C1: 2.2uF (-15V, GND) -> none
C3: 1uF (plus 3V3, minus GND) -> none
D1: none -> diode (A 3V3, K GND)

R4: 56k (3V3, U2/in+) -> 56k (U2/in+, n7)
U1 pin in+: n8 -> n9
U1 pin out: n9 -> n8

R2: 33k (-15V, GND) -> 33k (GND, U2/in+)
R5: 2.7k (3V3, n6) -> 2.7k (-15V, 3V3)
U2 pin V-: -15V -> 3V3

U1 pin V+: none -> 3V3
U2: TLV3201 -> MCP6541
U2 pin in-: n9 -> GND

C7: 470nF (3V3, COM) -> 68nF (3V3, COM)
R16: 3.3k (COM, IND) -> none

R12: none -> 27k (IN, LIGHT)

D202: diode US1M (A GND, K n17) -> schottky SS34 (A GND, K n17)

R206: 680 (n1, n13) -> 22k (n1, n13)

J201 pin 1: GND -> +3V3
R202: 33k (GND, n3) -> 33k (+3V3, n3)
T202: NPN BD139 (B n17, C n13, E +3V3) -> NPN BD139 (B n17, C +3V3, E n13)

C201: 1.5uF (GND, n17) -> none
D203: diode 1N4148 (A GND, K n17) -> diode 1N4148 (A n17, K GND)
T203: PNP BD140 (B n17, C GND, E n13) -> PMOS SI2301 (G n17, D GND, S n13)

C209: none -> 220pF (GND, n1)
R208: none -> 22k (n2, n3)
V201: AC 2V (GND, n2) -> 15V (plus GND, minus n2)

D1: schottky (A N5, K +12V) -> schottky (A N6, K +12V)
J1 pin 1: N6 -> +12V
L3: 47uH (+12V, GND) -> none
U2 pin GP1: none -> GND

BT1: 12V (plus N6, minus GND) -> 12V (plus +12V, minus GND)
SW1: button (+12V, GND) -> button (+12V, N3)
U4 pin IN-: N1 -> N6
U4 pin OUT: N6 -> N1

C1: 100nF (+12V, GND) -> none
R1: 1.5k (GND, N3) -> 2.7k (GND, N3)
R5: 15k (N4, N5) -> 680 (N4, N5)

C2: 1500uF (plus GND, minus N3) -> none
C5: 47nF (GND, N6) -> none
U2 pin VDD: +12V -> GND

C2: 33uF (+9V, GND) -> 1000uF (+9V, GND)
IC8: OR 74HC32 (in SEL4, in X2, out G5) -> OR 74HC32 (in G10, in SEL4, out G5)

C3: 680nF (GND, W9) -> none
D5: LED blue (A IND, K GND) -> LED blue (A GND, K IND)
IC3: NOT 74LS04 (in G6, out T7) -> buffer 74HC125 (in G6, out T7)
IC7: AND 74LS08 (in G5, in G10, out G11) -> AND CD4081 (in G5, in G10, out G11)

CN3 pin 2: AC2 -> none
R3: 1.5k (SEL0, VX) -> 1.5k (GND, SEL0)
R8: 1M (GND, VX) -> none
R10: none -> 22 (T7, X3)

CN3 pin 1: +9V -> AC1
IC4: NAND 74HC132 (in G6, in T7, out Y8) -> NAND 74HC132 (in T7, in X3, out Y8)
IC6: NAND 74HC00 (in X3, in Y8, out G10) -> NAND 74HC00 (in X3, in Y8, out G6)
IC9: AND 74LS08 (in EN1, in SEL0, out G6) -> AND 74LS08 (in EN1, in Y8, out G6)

Exercise:
Reproduce, exactly as they stand in the data above, the lines from the one that holds "U2 pin V-: -15V -> 3V3" to the one that holds "R208: none -> 22k (n2, n3)", inclusive.

Written answer:
U2 pin V-: -15V -> 3V3

U1 pin V+: none -> 3V3
U2: TLV3201 -> MCP6541
U2 pin in-: n9 -> GND

C7: 470nF (3V3, COM) -> 68nF (3V3, COM)
R16: 3.3k (COM, IND) -> none

R12: none -> 27k (IN, LIGHT)

D202: diode US1M (A GND, K n17) -> schottky SS34 (A GND, K n17)

R206: 680 (n1, n13) -> 22k (n1, n13)

J201 pin 1: GND -> +3V3
R202: 33k (GND, n3) -> 33k (+3V3, n3)
T202: NPN BD139 (B n17, C n13, E +3V3) -> NPN BD139 (B n17, C +3V3, E n13)

C201: 1.5uF (GND, n17) -> none
D203: diode 1N4148 (A GND, K n17) -> diode 1N4148 (A n17, K GND)
T203: PNP BD140 (B n17, C GND, E n13) -> PMOS SI2301 (G n17, D GND, S n13)

C209: none -> 220pF (GND, n1)
R208: none -> 22k (n2, n3)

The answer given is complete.